What the task asks:
Repeat exactly, and only, the lines from the line bearing "BT2: 4.5V (plus" through the end of the material. Do not copy the pictures.

..............................

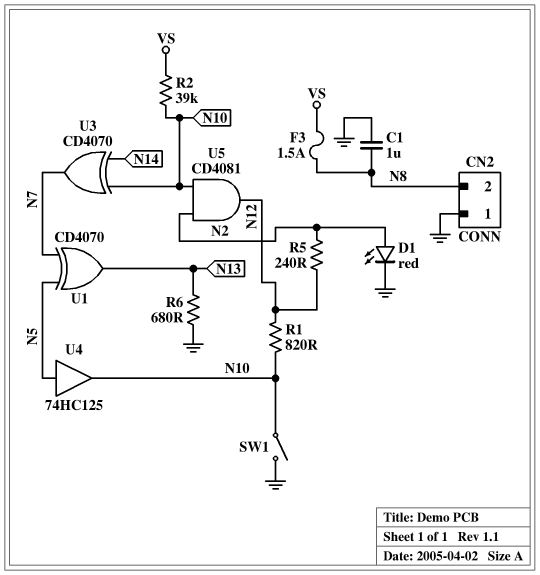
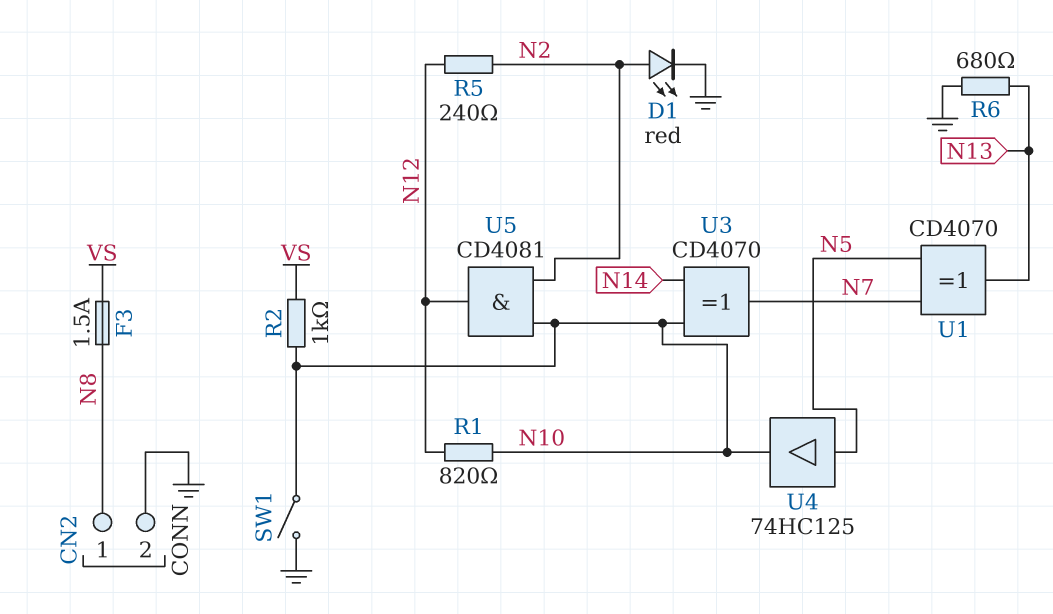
C1: 1uF (GND, N8) -> none
CN2 pin 1: GND -> N8
CN2 pin 2: N8 -> GND
R2: 39k (N10, VS) -> 1k (N10, VS)

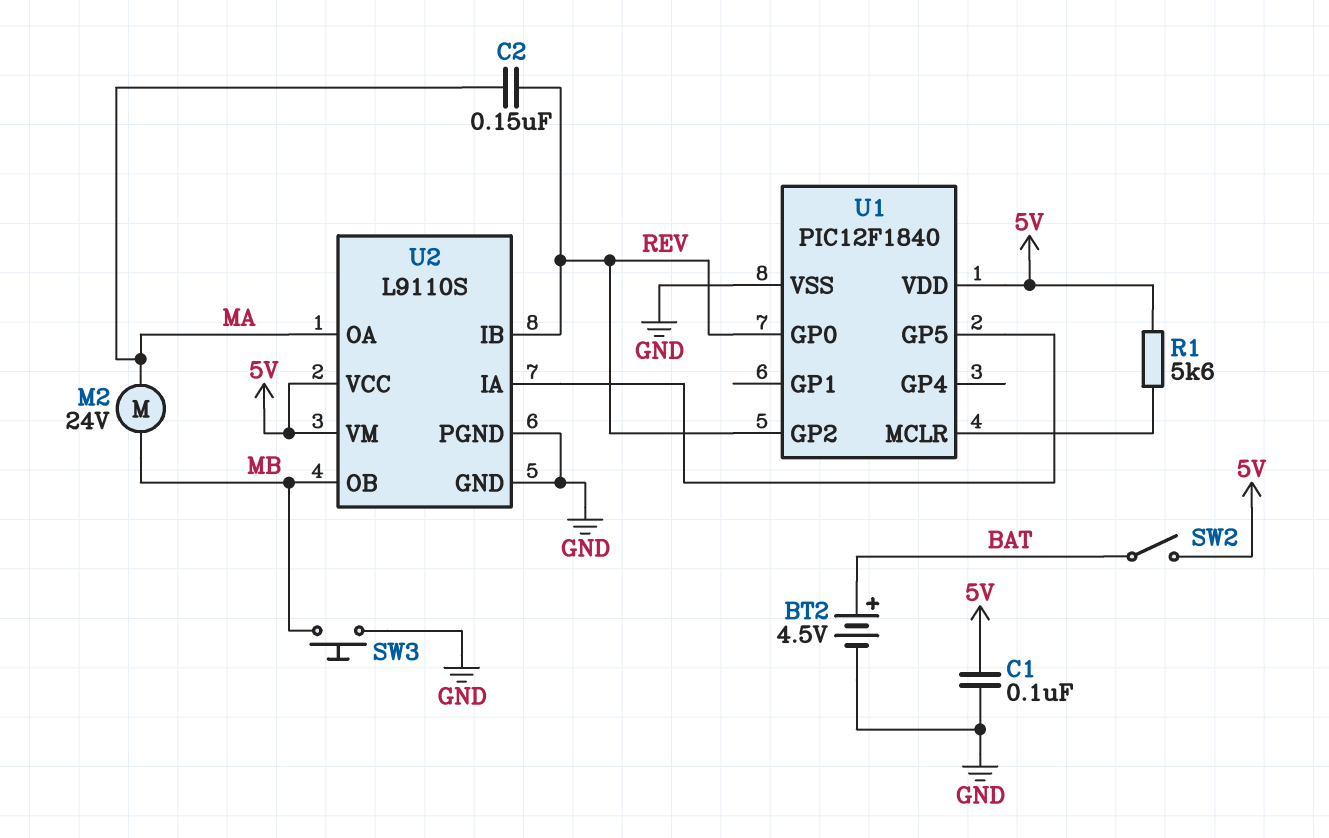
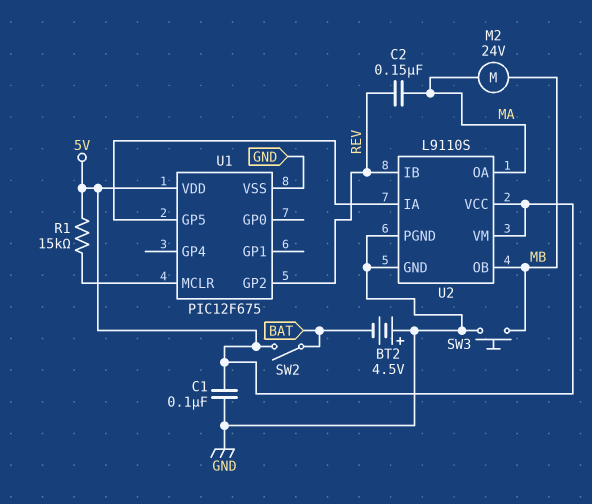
BT2: 4.5V (plus BAT, minus GND) -> 4.5V (plus GND, minus BAT)
R1: 5.6k (5V, U1/MCLR) -> 15k (5V, U1/MCLR)
U1: PIC12F1840 -> PIC12F675
U1 pin GP0: REV -> none

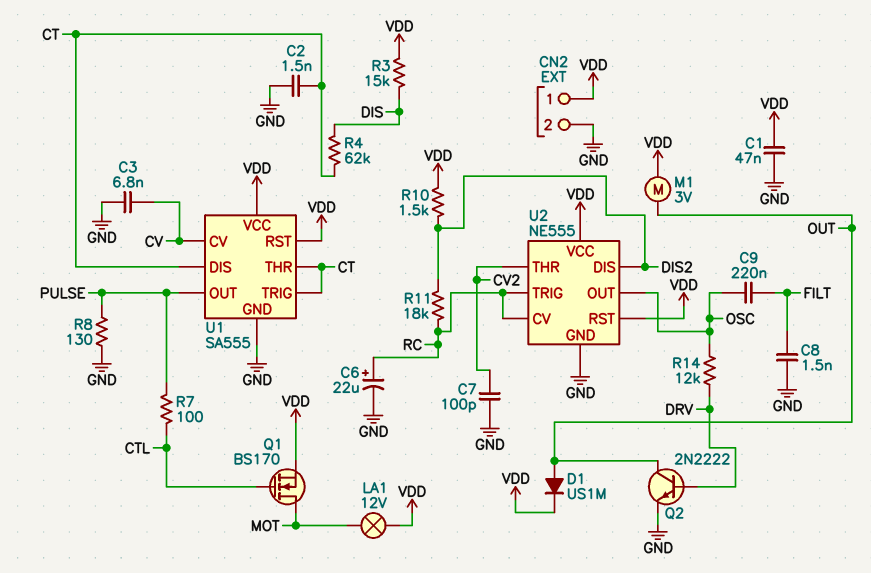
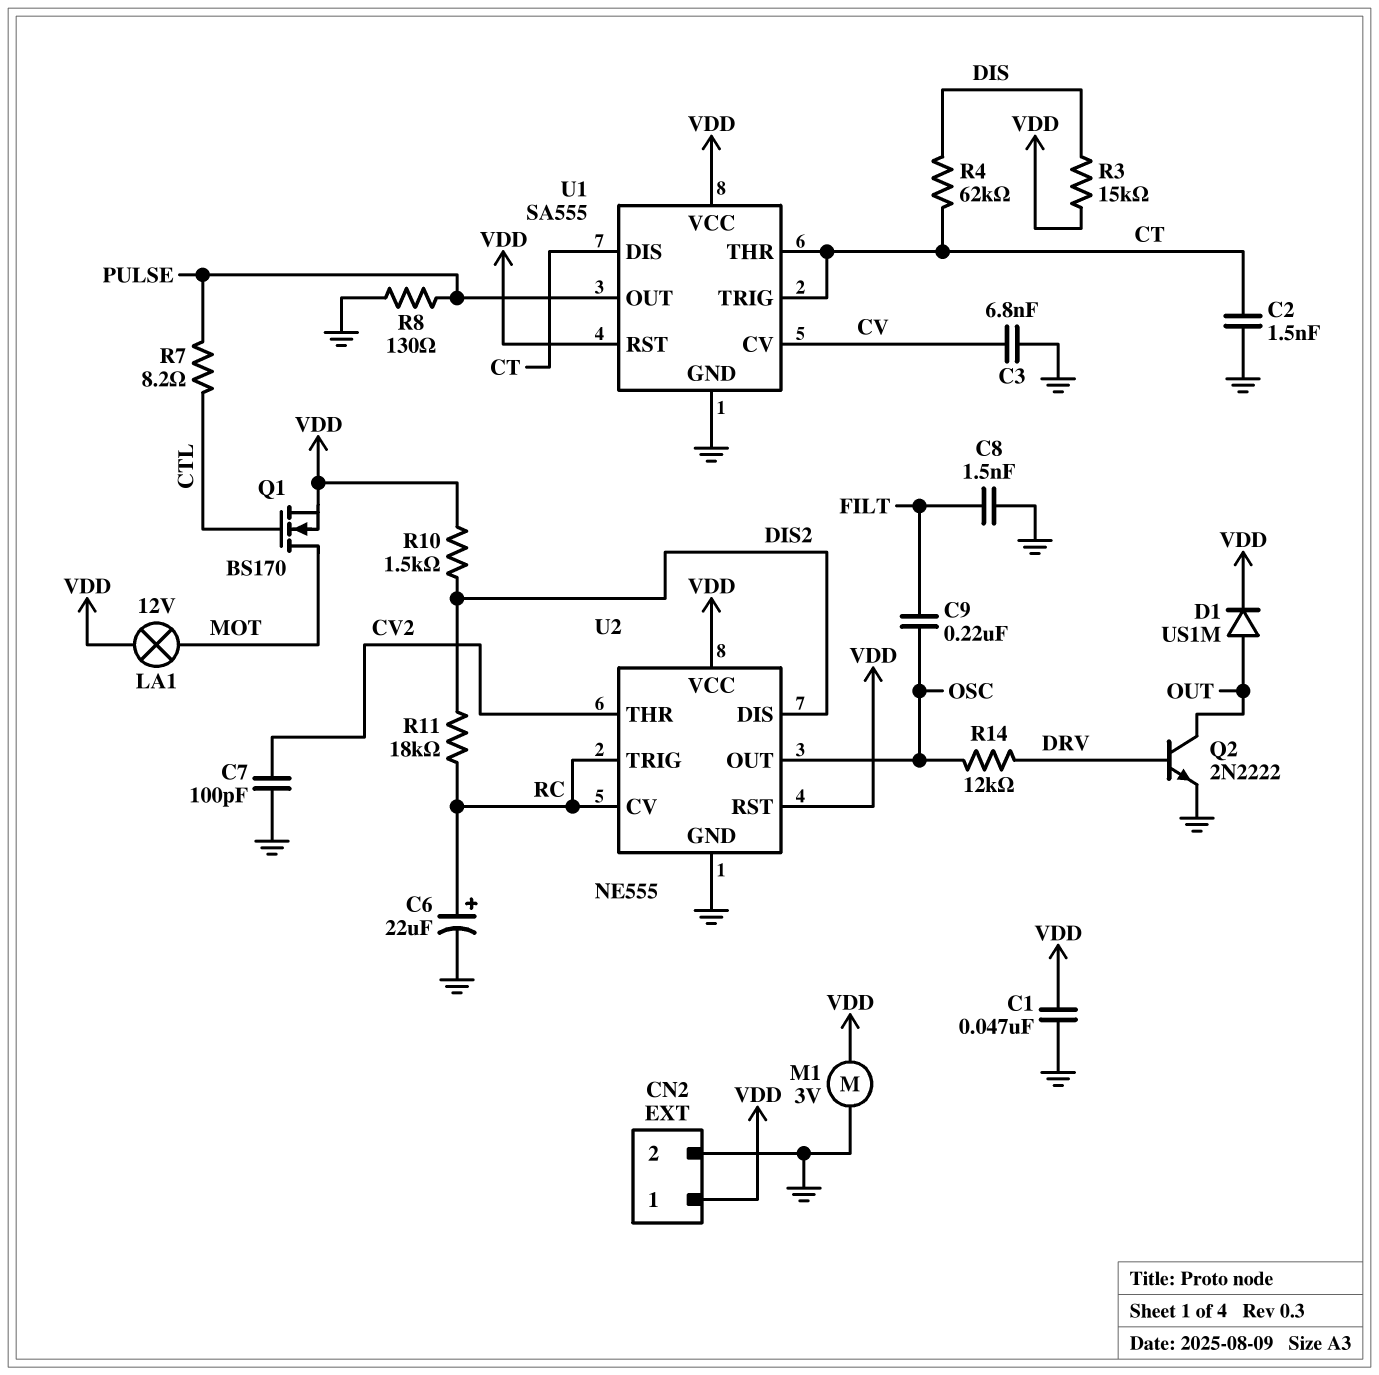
M1: motor 3V (OUT, VDD) -> motor 3V (GND, VDD)
R7: 100 (CTL, PULSE) -> 8.2 (CTL, PULSE)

..............................

Written reply:
BT2: 4.5V (plus BAT, minus GND) -> 4.5V (plus GND, minus BAT)
R1: 5.6k (5V, U1/MCLR) -> 15k (5V, U1/MCLR)
U1: PIC12F1840 -> PIC12F675
U1 pin GP0: REV -> none

M1: motor 3V (OUT, VDD) -> motor 3V (GND, VDD)
R7: 100 (CTL, PULSE) -> 8.2 (CTL, PULSE)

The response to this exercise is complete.